ACTIVITY:
Here the job is to transcribe the data verbatim while leaving each picture out.
--- START ---
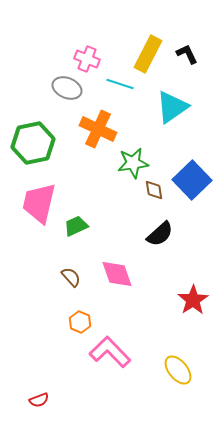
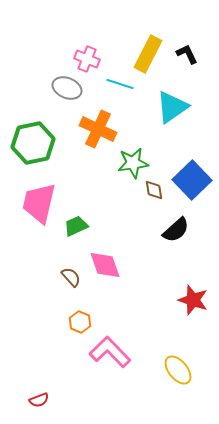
black semicircle: moved 16 px right, 4 px up
pink diamond: moved 12 px left, 9 px up
red star: rotated 20 degrees counterclockwise
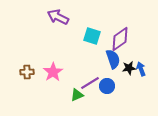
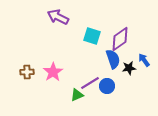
blue arrow: moved 3 px right, 9 px up; rotated 16 degrees counterclockwise
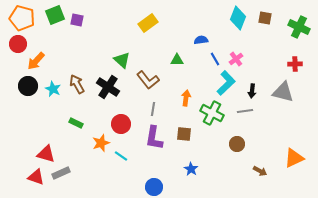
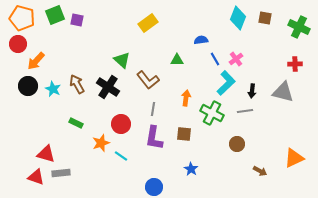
gray rectangle at (61, 173): rotated 18 degrees clockwise
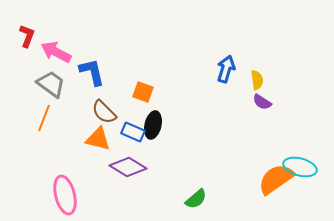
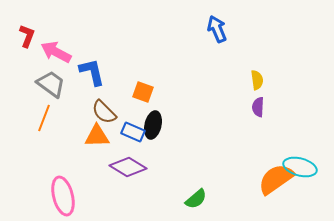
blue arrow: moved 9 px left, 40 px up; rotated 40 degrees counterclockwise
purple semicircle: moved 4 px left, 5 px down; rotated 60 degrees clockwise
orange triangle: moved 1 px left, 3 px up; rotated 16 degrees counterclockwise
pink ellipse: moved 2 px left, 1 px down
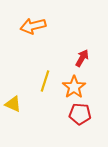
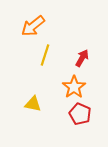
orange arrow: rotated 25 degrees counterclockwise
yellow line: moved 26 px up
yellow triangle: moved 20 px right; rotated 12 degrees counterclockwise
red pentagon: rotated 20 degrees clockwise
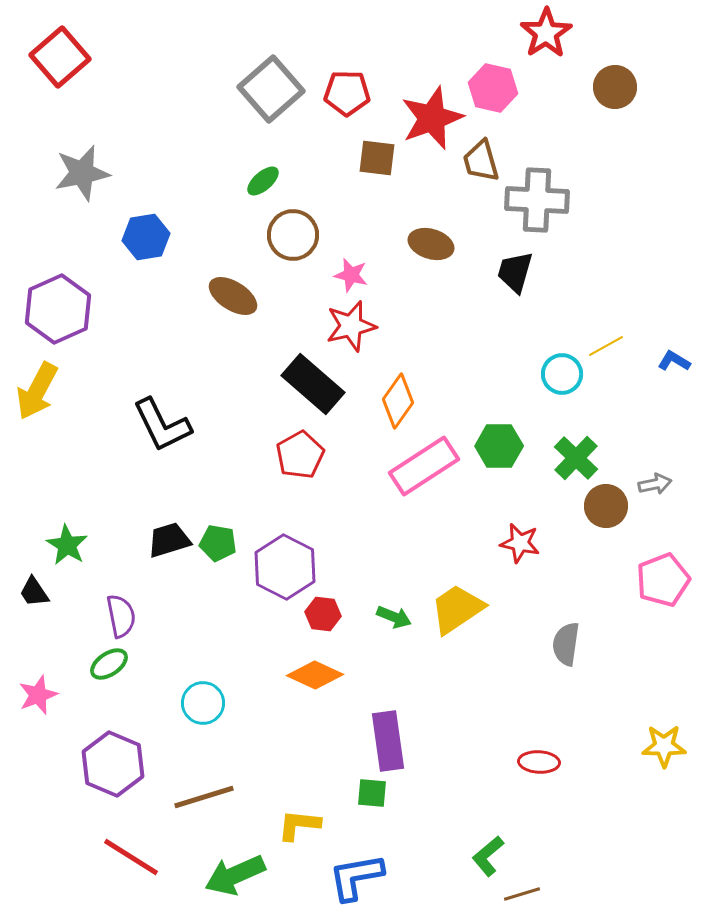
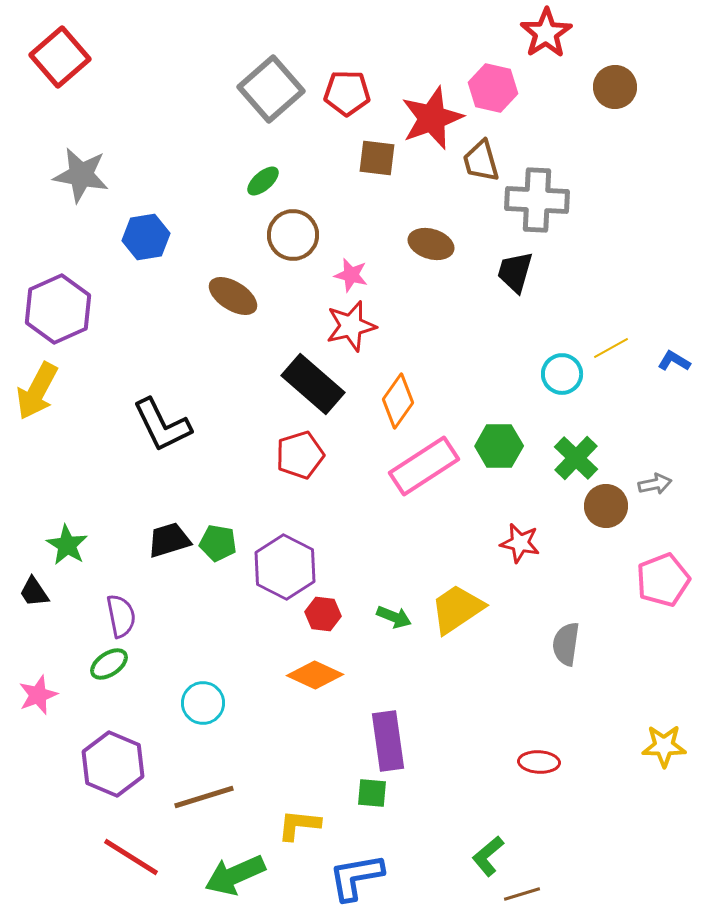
gray star at (82, 173): moved 1 px left, 2 px down; rotated 22 degrees clockwise
yellow line at (606, 346): moved 5 px right, 2 px down
red pentagon at (300, 455): rotated 12 degrees clockwise
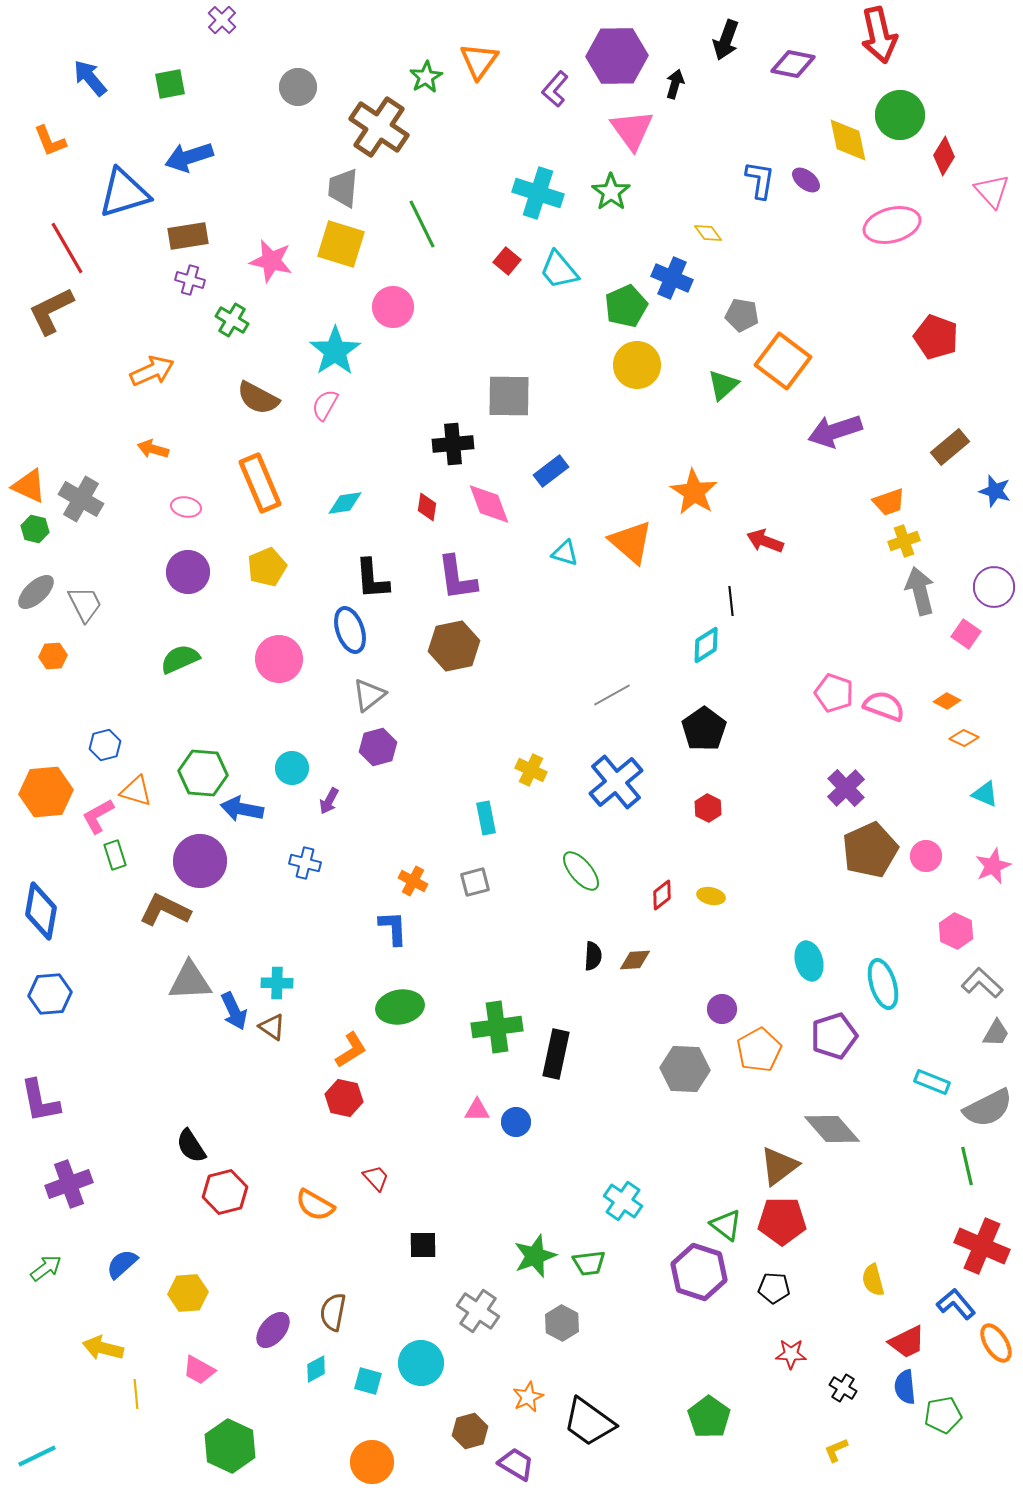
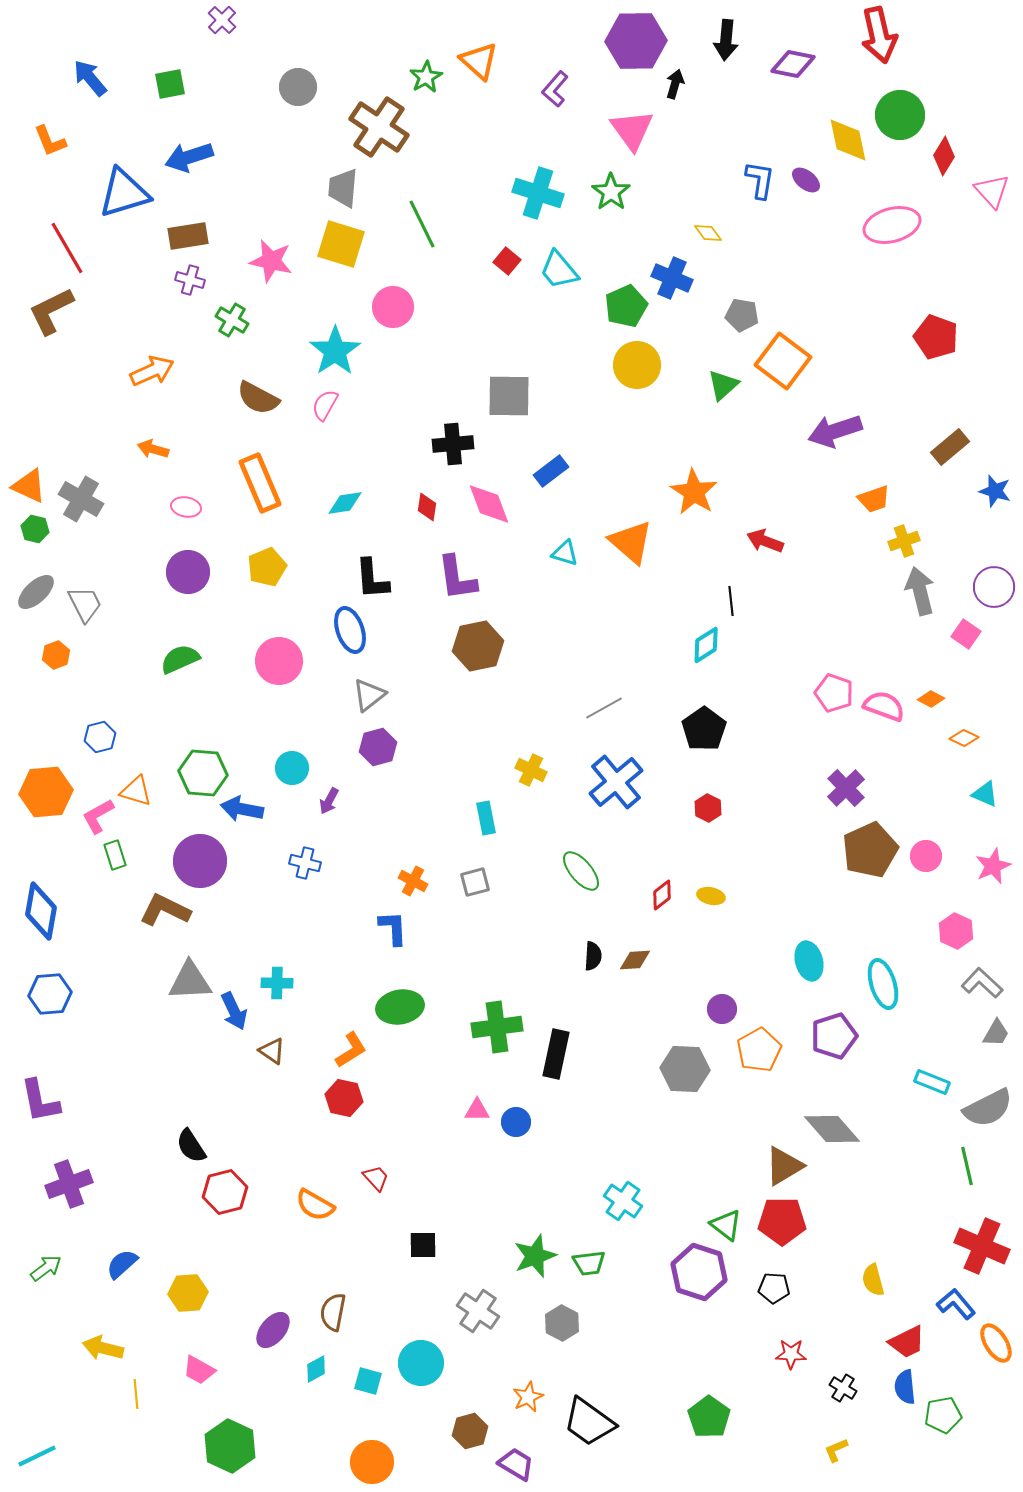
--- END ---
EXERCISE RESPONSE:
black semicircle: moved 16 px right, 4 px up
pink diamond: moved 12 px left, 9 px up
red star: rotated 20 degrees counterclockwise
blue arrow: moved 3 px right, 9 px up; rotated 16 degrees counterclockwise
gray rectangle at (61, 173): rotated 18 degrees clockwise
blue arrow: moved 9 px left, 40 px up; rotated 40 degrees counterclockwise
purple semicircle: moved 4 px left, 5 px down; rotated 60 degrees clockwise
orange triangle: moved 1 px left, 3 px up; rotated 16 degrees counterclockwise
pink ellipse: moved 2 px left, 1 px down
orange arrow: rotated 25 degrees counterclockwise
yellow line: moved 26 px up
yellow triangle: moved 20 px right; rotated 12 degrees counterclockwise
red pentagon: rotated 20 degrees clockwise
gray star at (82, 173): moved 1 px left, 2 px down; rotated 22 degrees clockwise
yellow line at (606, 346): moved 5 px right, 2 px down
red pentagon at (300, 455): rotated 12 degrees clockwise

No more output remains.